Find the line containing "black pot: 2 -> 0" in the entries below. Restate it and each line after it, word for word, up to and including the line containing "black can: 0 -> 1".

[THE INPUT — start]

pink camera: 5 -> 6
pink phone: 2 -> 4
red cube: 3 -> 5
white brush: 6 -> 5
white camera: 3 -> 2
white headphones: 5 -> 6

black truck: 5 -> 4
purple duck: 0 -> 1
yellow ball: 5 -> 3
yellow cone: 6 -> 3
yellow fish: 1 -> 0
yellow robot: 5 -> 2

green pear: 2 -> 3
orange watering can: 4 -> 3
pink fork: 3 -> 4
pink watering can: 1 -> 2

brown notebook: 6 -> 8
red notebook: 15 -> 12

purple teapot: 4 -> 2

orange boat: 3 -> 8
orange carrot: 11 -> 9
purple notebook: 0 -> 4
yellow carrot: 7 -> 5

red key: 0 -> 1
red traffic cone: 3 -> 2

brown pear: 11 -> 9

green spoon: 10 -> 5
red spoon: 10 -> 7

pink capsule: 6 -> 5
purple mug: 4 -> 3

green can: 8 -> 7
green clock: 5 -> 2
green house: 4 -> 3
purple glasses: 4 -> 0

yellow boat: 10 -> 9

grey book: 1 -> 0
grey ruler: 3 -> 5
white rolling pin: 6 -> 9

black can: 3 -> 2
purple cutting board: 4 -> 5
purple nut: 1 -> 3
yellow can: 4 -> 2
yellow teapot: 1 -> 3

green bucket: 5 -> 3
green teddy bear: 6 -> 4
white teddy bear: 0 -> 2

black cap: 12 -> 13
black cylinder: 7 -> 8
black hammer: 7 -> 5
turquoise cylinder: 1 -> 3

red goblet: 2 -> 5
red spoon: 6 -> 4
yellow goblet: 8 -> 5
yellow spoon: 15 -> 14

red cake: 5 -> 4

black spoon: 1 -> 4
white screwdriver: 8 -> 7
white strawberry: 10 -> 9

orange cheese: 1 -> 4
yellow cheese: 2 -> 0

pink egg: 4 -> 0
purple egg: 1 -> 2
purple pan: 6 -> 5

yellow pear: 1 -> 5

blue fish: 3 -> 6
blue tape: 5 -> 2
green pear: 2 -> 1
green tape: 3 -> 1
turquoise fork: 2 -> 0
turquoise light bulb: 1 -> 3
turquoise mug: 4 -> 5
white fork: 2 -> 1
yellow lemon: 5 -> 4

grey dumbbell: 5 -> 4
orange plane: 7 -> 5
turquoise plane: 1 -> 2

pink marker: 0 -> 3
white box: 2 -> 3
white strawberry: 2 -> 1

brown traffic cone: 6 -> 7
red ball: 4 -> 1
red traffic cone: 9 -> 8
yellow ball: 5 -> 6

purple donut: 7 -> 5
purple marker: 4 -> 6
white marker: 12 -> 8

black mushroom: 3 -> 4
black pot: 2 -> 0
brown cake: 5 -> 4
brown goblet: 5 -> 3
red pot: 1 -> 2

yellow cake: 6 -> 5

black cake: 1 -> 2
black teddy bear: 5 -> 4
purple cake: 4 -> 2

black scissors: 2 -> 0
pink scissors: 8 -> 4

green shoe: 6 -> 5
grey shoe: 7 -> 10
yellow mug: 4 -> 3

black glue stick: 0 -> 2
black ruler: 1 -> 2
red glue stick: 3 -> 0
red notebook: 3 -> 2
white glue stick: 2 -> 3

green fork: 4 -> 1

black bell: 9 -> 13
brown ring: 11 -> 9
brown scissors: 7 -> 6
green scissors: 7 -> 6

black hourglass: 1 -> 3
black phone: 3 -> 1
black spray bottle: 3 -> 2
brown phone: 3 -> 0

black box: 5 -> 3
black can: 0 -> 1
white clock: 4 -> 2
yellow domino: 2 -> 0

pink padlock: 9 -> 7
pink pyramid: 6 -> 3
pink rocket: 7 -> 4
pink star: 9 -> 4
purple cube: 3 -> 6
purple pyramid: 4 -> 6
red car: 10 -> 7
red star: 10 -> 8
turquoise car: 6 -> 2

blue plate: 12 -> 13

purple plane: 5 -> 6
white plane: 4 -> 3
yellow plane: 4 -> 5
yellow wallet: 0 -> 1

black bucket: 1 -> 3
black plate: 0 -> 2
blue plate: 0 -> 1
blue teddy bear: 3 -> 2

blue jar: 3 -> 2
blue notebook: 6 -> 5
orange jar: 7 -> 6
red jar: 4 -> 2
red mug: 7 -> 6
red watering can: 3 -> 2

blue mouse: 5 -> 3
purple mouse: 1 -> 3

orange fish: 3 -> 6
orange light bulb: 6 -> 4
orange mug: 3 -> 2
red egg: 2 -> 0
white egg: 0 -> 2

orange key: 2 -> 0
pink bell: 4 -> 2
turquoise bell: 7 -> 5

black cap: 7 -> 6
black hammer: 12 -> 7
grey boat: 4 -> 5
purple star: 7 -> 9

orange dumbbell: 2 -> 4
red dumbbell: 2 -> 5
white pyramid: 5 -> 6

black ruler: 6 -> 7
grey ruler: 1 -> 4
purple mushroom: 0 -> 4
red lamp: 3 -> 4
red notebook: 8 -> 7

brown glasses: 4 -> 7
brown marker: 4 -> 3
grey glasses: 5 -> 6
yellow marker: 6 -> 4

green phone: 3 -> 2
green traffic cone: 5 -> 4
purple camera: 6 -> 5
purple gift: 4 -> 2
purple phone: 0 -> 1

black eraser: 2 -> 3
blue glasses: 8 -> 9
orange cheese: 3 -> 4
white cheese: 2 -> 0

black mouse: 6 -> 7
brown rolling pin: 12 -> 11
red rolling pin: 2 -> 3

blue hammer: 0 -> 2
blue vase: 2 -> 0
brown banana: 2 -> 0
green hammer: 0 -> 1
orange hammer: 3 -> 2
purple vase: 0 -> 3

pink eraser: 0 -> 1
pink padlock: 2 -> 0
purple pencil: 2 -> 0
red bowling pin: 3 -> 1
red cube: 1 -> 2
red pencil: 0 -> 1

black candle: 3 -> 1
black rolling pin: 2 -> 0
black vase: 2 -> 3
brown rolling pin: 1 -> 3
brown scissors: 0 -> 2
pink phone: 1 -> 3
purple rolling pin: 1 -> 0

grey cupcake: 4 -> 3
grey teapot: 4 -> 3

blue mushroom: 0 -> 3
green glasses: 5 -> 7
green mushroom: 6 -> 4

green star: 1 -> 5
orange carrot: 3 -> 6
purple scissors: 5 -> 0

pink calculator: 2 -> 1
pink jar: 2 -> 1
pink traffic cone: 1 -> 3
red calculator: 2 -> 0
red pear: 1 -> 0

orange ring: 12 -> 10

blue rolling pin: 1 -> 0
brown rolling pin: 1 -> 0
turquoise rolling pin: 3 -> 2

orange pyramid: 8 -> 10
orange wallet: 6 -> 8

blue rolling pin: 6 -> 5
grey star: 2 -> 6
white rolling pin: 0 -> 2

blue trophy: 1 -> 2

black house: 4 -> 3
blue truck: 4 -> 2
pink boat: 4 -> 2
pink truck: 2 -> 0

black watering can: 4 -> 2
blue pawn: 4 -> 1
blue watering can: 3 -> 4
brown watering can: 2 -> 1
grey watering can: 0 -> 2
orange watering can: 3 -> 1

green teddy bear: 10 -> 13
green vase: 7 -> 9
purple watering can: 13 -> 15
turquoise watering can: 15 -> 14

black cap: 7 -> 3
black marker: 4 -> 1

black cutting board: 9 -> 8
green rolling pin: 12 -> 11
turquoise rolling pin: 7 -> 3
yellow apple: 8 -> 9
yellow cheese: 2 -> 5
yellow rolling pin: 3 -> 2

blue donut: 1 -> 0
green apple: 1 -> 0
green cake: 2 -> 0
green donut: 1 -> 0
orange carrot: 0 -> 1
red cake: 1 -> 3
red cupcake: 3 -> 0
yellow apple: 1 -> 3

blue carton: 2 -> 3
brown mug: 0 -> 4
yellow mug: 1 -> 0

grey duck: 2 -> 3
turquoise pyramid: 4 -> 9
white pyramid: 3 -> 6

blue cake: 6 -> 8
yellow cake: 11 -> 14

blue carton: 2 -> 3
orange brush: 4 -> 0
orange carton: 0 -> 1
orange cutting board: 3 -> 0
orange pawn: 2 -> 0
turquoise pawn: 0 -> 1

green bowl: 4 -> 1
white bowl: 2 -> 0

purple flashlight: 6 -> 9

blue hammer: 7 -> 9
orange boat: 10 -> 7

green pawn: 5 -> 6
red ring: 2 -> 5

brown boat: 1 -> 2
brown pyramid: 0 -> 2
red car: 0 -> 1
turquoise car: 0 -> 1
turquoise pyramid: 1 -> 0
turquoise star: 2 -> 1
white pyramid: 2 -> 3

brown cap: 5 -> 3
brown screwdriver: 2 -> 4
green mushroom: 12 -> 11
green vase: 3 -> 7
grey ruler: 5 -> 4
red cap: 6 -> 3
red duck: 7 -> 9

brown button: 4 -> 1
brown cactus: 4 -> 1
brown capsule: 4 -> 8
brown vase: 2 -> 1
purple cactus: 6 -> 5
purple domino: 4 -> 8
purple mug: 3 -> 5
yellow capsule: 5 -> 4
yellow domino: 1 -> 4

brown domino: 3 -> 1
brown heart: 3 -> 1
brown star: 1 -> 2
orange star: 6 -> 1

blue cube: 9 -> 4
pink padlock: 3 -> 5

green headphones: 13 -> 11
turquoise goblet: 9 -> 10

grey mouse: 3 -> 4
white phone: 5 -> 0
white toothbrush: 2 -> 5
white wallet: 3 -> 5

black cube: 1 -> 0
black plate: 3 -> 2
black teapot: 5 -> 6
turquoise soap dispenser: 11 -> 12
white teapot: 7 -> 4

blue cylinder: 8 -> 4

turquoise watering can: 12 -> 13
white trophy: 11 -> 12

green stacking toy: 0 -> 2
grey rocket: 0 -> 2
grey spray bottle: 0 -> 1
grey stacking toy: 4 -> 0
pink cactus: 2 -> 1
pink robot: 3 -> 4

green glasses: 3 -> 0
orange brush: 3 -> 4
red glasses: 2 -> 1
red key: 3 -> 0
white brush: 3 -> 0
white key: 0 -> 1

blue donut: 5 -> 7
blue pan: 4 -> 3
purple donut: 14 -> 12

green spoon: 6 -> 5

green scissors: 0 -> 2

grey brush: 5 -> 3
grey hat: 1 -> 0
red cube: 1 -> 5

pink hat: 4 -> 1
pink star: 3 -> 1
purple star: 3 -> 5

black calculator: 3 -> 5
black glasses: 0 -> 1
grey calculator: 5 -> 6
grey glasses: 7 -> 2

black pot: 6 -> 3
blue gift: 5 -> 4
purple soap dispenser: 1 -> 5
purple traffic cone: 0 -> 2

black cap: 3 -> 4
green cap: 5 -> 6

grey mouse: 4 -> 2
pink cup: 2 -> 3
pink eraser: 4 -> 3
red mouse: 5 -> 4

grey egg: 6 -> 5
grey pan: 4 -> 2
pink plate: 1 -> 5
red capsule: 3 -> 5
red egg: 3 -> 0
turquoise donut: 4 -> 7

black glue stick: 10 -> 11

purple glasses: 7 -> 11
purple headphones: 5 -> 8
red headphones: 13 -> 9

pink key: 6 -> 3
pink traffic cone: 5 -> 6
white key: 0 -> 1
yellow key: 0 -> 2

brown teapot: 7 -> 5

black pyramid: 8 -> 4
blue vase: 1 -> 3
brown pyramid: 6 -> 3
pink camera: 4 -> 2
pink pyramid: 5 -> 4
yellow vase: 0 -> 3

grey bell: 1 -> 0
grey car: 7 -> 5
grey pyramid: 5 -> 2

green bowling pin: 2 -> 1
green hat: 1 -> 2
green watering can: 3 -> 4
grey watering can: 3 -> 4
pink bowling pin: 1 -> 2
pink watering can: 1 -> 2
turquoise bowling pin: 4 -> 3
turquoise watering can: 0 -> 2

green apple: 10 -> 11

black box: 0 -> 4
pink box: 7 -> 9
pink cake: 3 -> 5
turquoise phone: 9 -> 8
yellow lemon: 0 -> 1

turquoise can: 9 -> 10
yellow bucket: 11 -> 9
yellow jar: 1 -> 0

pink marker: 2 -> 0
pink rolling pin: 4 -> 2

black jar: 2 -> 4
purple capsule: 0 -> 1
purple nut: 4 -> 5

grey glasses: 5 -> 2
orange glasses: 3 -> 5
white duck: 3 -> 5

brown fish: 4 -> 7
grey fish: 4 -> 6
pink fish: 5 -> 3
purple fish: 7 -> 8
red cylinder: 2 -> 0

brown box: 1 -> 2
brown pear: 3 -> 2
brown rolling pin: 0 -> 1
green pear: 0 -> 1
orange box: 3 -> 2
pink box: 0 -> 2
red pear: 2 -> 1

[THE INPUT — finish]

SOLUTION FOR THIS TASK:
black pot: 2 -> 0
brown cake: 5 -> 4
brown goblet: 5 -> 3
red pot: 1 -> 2

yellow cake: 6 -> 5

black cake: 1 -> 2
black teddy bear: 5 -> 4
purple cake: 4 -> 2

black scissors: 2 -> 0
pink scissors: 8 -> 4

green shoe: 6 -> 5
grey shoe: 7 -> 10
yellow mug: 4 -> 3

black glue stick: 0 -> 2
black ruler: 1 -> 2
red glue stick: 3 -> 0
red notebook: 3 -> 2
white glue stick: 2 -> 3

green fork: 4 -> 1

black bell: 9 -> 13
brown ring: 11 -> 9
brown scissors: 7 -> 6
green scissors: 7 -> 6

black hourglass: 1 -> 3
black phone: 3 -> 1
black spray bottle: 3 -> 2
brown phone: 3 -> 0

black box: 5 -> 3
black can: 0 -> 1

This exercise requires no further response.